═══ RECORDS SUPPLIED
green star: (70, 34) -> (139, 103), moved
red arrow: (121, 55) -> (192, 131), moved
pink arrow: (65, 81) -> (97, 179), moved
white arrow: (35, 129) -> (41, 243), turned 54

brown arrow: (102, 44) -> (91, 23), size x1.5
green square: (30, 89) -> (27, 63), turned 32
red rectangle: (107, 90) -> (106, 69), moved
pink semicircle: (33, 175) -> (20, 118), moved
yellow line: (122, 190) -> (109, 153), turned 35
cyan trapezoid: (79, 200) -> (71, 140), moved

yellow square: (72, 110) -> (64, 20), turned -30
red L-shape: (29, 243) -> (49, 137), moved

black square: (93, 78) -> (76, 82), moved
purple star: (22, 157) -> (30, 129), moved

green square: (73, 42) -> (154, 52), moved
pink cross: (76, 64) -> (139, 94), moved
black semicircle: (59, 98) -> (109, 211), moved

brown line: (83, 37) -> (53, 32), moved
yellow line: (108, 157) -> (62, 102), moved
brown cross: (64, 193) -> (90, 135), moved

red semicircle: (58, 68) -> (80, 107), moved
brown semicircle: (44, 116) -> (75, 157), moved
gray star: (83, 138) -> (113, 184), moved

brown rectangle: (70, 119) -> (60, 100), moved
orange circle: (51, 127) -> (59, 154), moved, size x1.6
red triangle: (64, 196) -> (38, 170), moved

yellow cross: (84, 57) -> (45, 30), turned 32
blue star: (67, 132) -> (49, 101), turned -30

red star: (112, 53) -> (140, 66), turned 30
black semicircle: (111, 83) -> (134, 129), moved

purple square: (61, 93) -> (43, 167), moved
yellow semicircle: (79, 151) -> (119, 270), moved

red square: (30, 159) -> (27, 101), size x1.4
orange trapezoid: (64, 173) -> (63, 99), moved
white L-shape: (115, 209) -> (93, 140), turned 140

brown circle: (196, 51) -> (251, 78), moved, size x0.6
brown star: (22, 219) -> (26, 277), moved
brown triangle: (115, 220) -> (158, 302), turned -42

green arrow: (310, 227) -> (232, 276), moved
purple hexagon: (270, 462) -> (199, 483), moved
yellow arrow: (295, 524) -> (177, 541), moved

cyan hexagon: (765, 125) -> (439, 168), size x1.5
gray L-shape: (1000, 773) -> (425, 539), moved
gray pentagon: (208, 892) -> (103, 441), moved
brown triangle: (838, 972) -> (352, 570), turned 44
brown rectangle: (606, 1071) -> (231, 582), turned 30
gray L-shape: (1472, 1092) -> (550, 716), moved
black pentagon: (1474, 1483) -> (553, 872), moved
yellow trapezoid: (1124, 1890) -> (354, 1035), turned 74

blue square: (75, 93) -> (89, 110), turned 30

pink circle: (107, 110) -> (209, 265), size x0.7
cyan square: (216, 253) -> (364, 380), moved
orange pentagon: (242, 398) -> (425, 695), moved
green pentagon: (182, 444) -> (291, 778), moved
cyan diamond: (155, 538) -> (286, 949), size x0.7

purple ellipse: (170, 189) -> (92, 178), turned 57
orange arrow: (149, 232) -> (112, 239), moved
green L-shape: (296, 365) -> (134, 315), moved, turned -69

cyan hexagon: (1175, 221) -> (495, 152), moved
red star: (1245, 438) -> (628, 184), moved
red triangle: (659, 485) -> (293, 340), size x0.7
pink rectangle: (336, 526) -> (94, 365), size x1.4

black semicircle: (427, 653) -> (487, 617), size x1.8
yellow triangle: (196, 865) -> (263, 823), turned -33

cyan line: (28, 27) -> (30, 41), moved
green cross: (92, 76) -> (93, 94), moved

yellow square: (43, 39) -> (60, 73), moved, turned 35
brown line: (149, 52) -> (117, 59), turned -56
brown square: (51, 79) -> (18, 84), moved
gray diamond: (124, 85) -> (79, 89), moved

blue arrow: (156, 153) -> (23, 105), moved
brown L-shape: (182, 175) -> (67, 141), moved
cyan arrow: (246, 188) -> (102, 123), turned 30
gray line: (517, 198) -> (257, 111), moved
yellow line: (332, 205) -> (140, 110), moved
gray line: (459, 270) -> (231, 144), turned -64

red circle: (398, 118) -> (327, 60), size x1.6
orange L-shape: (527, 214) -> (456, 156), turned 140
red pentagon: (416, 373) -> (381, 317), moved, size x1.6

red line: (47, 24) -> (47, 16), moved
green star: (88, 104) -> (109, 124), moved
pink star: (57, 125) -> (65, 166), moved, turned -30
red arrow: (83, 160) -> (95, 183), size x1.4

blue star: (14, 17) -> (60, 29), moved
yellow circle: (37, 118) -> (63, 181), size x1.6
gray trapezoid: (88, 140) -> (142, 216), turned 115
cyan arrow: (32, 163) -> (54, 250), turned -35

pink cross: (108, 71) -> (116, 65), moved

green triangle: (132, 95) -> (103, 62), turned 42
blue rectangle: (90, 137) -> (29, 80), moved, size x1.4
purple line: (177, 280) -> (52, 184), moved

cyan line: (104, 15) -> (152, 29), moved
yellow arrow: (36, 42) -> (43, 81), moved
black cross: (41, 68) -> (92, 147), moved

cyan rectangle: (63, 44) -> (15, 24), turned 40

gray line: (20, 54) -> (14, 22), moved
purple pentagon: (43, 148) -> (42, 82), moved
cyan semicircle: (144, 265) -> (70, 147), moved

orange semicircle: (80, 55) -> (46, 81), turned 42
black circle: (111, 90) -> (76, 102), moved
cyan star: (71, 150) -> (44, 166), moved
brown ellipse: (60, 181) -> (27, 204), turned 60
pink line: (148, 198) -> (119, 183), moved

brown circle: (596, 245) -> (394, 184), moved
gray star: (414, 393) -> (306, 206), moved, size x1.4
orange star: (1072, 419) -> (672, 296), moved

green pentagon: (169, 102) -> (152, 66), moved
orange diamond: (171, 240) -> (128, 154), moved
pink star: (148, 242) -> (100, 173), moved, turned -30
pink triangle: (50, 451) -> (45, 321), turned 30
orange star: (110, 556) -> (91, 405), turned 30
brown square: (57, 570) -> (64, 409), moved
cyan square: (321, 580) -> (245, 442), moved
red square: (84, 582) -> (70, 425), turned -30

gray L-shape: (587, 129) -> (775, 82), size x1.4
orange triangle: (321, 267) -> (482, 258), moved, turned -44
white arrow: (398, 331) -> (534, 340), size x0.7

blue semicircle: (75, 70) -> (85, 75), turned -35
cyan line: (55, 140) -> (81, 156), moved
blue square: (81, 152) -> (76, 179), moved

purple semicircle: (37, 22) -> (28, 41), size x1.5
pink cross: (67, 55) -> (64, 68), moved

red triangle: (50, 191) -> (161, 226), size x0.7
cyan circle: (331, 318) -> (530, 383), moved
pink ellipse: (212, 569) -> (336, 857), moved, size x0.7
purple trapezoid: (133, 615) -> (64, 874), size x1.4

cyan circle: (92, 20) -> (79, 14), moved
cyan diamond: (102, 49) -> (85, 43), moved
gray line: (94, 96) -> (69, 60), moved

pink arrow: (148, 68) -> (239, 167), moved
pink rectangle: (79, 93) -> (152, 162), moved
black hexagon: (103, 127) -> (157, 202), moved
══════
What are the lines from the one with "blue semicircle: (75, 70)" through the last line of the records above? Quote them exactly and add nothing.

blue semicircle: (75, 70) -> (85, 75), turned -35
cyan line: (55, 140) -> (81, 156), moved
blue square: (81, 152) -> (76, 179), moved

purple semicircle: (37, 22) -> (28, 41), size x1.5
pink cross: (67, 55) -> (64, 68), moved

red triangle: (50, 191) -> (161, 226), size x0.7
cyan circle: (331, 318) -> (530, 383), moved
pink ellipse: (212, 569) -> (336, 857), moved, size x0.7
purple trapezoid: (133, 615) -> (64, 874), size x1.4

cyan circle: (92, 20) -> (79, 14), moved
cyan diamond: (102, 49) -> (85, 43), moved
gray line: (94, 96) -> (69, 60), moved

pink arrow: (148, 68) -> (239, 167), moved
pink rectangle: (79, 93) -> (152, 162), moved
black hexagon: (103, 127) -> (157, 202), moved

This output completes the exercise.